* start Input data *

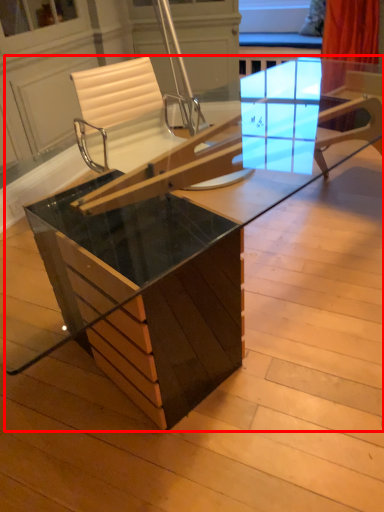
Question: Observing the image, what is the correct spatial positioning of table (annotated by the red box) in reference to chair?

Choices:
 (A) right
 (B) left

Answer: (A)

* end Input data *
* start Input data *

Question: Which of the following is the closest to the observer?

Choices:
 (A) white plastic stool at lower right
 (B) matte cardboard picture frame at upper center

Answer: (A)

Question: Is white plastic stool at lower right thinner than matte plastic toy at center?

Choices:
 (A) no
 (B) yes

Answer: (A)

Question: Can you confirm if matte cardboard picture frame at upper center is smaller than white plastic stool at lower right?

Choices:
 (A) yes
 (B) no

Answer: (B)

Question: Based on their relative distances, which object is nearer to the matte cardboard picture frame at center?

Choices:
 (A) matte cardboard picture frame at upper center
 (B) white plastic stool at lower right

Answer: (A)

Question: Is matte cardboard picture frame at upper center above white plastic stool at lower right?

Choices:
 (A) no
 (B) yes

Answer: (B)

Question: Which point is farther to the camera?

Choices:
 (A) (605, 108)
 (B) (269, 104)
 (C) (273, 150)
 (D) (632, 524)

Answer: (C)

* end Input data *

• _Short task_
Write out the material word for word, everything from the line containing "Question: Is matte" down to the line containing "Answer: (C)", with both of those lines included. Leave out everything outside that range.

• _Task solution_
Question: Is matte cardboard picture frame at upper center above white plastic stool at lower right?

Choices:
 (A) no
 (B) yes

Answer: (B)

Question: Which point is farther to the camera?

Choices:
 (A) (605, 108)
 (B) (269, 104)
 (C) (273, 150)
 (D) (632, 524)

Answer: (C)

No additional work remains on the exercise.